• _ACTION ITEM_: From the listing below, output only the lines starting at the line that has "(154, 455) = (588, 486): black eraser -> none" and ending at the line that has "(267, 204) = (333, 162): yellow", exactly as they appear, ends included.

INFORMATION START

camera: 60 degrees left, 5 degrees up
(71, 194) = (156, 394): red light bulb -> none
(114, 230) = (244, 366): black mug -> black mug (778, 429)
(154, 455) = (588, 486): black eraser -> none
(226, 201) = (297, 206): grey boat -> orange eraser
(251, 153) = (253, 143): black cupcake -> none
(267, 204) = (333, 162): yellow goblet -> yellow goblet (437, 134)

INFORMATION END
INFORMATION START

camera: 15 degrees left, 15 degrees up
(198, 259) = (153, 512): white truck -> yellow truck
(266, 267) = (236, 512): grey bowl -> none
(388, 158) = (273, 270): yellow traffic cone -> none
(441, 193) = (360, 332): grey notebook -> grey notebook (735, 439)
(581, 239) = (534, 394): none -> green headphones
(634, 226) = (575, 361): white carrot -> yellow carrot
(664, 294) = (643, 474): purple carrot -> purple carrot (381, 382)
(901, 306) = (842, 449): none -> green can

INFORMATION END

• _ANSWER FOR THIS EXERCISE_:
(154, 455) = (588, 486): black eraser -> none
(226, 201) = (297, 206): grey boat -> orange eraser
(251, 153) = (253, 143): black cupcake -> none
(267, 204) = (333, 162): yellow goblet -> yellow goblet (437, 134)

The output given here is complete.